## Working data:
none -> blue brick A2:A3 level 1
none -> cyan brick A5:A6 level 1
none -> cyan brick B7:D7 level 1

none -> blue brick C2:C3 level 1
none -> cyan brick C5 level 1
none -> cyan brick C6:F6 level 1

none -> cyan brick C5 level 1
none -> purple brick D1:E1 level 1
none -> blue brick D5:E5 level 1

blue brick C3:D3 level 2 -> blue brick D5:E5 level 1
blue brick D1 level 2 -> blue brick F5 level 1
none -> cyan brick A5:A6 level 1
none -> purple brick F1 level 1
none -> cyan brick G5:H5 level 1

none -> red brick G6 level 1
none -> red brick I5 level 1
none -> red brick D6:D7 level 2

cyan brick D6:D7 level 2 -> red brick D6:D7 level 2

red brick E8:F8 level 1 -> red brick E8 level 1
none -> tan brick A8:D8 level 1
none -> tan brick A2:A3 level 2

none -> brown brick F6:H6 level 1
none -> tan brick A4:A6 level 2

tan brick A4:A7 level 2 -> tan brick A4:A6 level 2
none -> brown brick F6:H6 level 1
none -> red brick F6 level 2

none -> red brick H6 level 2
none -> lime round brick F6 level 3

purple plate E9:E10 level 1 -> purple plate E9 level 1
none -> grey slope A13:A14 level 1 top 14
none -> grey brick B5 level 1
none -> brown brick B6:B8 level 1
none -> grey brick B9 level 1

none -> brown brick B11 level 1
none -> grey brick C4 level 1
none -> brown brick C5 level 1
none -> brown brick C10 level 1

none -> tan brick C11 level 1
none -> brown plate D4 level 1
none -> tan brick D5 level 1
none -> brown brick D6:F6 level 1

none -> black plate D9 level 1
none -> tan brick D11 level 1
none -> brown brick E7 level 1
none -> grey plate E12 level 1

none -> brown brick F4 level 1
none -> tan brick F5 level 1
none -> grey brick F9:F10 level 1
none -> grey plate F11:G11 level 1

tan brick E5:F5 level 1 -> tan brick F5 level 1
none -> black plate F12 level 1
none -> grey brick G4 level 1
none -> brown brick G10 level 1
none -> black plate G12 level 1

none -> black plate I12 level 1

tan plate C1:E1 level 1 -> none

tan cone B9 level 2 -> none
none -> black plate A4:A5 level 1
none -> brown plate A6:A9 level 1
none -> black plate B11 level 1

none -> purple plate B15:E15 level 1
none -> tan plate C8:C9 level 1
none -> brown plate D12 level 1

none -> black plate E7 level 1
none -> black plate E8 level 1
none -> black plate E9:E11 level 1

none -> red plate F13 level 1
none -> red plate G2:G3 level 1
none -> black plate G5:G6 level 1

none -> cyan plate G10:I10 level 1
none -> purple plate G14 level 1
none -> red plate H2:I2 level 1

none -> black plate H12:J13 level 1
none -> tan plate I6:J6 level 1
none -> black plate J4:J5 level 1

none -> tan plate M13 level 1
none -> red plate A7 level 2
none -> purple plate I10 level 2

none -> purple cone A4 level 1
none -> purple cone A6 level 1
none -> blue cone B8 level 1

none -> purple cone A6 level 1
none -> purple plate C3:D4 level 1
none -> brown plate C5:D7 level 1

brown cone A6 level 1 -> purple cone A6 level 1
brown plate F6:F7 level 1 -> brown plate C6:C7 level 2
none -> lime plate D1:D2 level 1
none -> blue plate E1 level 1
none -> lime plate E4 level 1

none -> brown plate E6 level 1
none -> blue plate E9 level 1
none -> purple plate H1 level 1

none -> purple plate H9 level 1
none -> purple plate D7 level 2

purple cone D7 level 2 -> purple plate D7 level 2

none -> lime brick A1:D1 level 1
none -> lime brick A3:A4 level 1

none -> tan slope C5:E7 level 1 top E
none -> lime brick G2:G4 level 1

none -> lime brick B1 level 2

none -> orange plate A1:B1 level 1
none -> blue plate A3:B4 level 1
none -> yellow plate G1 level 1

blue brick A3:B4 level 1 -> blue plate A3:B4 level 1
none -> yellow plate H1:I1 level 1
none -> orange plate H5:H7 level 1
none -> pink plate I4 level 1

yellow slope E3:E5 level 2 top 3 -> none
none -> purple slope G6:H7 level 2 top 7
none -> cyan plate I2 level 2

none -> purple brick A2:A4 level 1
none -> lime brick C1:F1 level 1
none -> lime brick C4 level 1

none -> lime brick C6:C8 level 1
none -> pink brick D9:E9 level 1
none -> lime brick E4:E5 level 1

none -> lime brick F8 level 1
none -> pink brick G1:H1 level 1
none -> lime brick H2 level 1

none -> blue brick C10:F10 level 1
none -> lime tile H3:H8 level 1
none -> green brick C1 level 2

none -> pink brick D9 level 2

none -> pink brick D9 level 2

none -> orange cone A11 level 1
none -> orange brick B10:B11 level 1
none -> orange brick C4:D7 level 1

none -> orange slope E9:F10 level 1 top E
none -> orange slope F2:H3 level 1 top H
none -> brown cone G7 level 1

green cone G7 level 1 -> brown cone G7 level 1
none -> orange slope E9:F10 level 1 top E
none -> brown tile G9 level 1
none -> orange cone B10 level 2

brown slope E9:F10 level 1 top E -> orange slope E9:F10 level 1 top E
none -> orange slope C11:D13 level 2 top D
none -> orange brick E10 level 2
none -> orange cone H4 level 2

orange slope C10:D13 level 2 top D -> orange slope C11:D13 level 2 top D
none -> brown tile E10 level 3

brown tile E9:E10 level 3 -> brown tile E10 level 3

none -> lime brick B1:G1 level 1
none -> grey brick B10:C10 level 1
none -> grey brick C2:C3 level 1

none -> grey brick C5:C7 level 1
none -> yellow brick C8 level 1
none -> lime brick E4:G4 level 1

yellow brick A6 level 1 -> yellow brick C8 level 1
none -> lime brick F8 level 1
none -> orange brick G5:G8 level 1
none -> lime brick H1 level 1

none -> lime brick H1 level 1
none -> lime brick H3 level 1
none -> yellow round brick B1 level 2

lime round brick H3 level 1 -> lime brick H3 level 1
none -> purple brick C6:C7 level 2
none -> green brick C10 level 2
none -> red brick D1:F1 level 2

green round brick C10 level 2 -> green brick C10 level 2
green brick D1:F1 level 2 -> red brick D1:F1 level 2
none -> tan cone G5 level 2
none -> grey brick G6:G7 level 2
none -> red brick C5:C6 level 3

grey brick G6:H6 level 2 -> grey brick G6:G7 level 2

## Work instructions:
Would you give the listing again, word for word?

## Solution to this exercise:
none -> blue brick A2:A3 level 1
none -> cyan brick A5:A6 level 1
none -> cyan brick B7:D7 level 1

none -> blue brick C2:C3 level 1
none -> cyan brick C5 level 1
none -> cyan brick C6:F6 level 1

none -> cyan brick C5 level 1
none -> purple brick D1:E1 level 1
none -> blue brick D5:E5 level 1

blue brick C3:D3 level 2 -> blue brick D5:E5 level 1
blue brick D1 level 2 -> blue brick F5 level 1
none -> cyan brick A5:A6 level 1
none -> purple brick F1 level 1
none -> cyan brick G5:H5 level 1

none -> red brick G6 level 1
none -> red brick I5 level 1
none -> red brick D6:D7 level 2

cyan brick D6:D7 level 2 -> red brick D6:D7 level 2

red brick E8:F8 level 1 -> red brick E8 level 1
none -> tan brick A8:D8 level 1
none -> tan brick A2:A3 level 2

none -> brown brick F6:H6 level 1
none -> tan brick A4:A6 level 2

tan brick A4:A7 level 2 -> tan brick A4:A6 level 2
none -> brown brick F6:H6 level 1
none -> red brick F6 level 2

none -> red brick H6 level 2
none -> lime round brick F6 level 3

purple plate E9:E10 level 1 -> purple plate E9 level 1
none -> grey slope A13:A14 level 1 top 14
none -> grey brick B5 level 1
none -> brown brick B6:B8 level 1
none -> grey brick B9 level 1

none -> brown brick B11 level 1
none -> grey brick C4 level 1
none -> brown brick C5 level 1
none -> brown brick C10 level 1

none -> tan brick C11 level 1
none -> brown plate D4 level 1
none -> tan brick D5 level 1
none -> brown brick D6:F6 level 1

none -> black plate D9 level 1
none -> tan brick D11 level 1
none -> brown brick E7 level 1
none -> grey plate E12 level 1

none -> brown brick F4 level 1
none -> tan brick F5 level 1
none -> grey brick F9:F10 level 1
none -> grey plate F11:G11 level 1

tan brick E5:F5 level 1 -> tan brick F5 level 1
none -> black plate F12 level 1
none -> grey brick G4 level 1
none -> brown brick G10 level 1
none -> black plate G12 level 1

none -> black plate I12 level 1

tan plate C1:E1 level 1 -> none

tan cone B9 level 2 -> none
none -> black plate A4:A5 level 1
none -> brown plate A6:A9 level 1
none -> black plate B11 level 1

none -> purple plate B15:E15 level 1
none -> tan plate C8:C9 level 1
none -> brown plate D12 level 1

none -> black plate E7 level 1
none -> black plate E8 level 1
none -> black plate E9:E11 level 1

none -> red plate F13 level 1
none -> red plate G2:G3 level 1
none -> black plate G5:G6 level 1

none -> cyan plate G10:I10 level 1
none -> purple plate G14 level 1
none -> red plate H2:I2 level 1

none -> black plate H12:J13 level 1
none -> tan plate I6:J6 level 1
none -> black plate J4:J5 level 1

none -> tan plate M13 level 1
none -> red plate A7 level 2
none -> purple plate I10 level 2

none -> purple cone A4 level 1
none -> purple cone A6 level 1
none -> blue cone B8 level 1

none -> purple cone A6 level 1
none -> purple plate C3:D4 level 1
none -> brown plate C5:D7 level 1

brown cone A6 level 1 -> purple cone A6 level 1
brown plate F6:F7 level 1 -> brown plate C6:C7 level 2
none -> lime plate D1:D2 level 1
none -> blue plate E1 level 1
none -> lime plate E4 level 1

none -> brown plate E6 level 1
none -> blue plate E9 level 1
none -> purple plate H1 level 1

none -> purple plate H9 level 1
none -> purple plate D7 level 2

purple cone D7 level 2 -> purple plate D7 level 2

none -> lime brick A1:D1 level 1
none -> lime brick A3:A4 level 1

none -> tan slope C5:E7 level 1 top E
none -> lime brick G2:G4 level 1

none -> lime brick B1 level 2

none -> orange plate A1:B1 level 1
none -> blue plate A3:B4 level 1
none -> yellow plate G1 level 1

blue brick A3:B4 level 1 -> blue plate A3:B4 level 1
none -> yellow plate H1:I1 level 1
none -> orange plate H5:H7 level 1
none -> pink plate I4 level 1

yellow slope E3:E5 level 2 top 3 -> none
none -> purple slope G6:H7 level 2 top 7
none -> cyan plate I2 level 2

none -> purple brick A2:A4 level 1
none -> lime brick C1:F1 level 1
none -> lime brick C4 level 1

none -> lime brick C6:C8 level 1
none -> pink brick D9:E9 level 1
none -> lime brick E4:E5 level 1

none -> lime brick F8 level 1
none -> pink brick G1:H1 level 1
none -> lime brick H2 level 1

none -> blue brick C10:F10 level 1
none -> lime tile H3:H8 level 1
none -> green brick C1 level 2

none -> pink brick D9 level 2

none -> pink brick D9 level 2

none -> orange cone A11 level 1
none -> orange brick B10:B11 level 1
none -> orange brick C4:D7 level 1

none -> orange slope E9:F10 level 1 top E
none -> orange slope F2:H3 level 1 top H
none -> brown cone G7 level 1

green cone G7 level 1 -> brown cone G7 level 1
none -> orange slope E9:F10 level 1 top E
none -> brown tile G9 level 1
none -> orange cone B10 level 2

brown slope E9:F10 level 1 top E -> orange slope E9:F10 level 1 top E
none -> orange slope C11:D13 level 2 top D
none -> orange brick E10 level 2
none -> orange cone H4 level 2

orange slope C10:D13 level 2 top D -> orange slope C11:D13 level 2 top D
none -> brown tile E10 level 3

brown tile E9:E10 level 3 -> brown tile E10 level 3

none -> lime brick B1:G1 level 1
none -> grey brick B10:C10 level 1
none -> grey brick C2:C3 level 1

none -> grey brick C5:C7 level 1
none -> yellow brick C8 level 1
none -> lime brick E4:G4 level 1

yellow brick A6 level 1 -> yellow brick C8 level 1
none -> lime brick F8 level 1
none -> orange brick G5:G8 level 1
none -> lime brick H1 level 1

none -> lime brick H1 level 1
none -> lime brick H3 level 1
none -> yellow round brick B1 level 2

lime round brick H3 level 1 -> lime brick H3 level 1
none -> purple brick C6:C7 level 2
none -> green brick C10 level 2
none -> red brick D1:F1 level 2

green round brick C10 level 2 -> green brick C10 level 2
green brick D1:F1 level 2 -> red brick D1:F1 level 2
none -> tan cone G5 level 2
none -> grey brick G6:G7 level 2
none -> red brick C5:C6 level 3

grey brick G6:H6 level 2 -> grey brick G6:G7 level 2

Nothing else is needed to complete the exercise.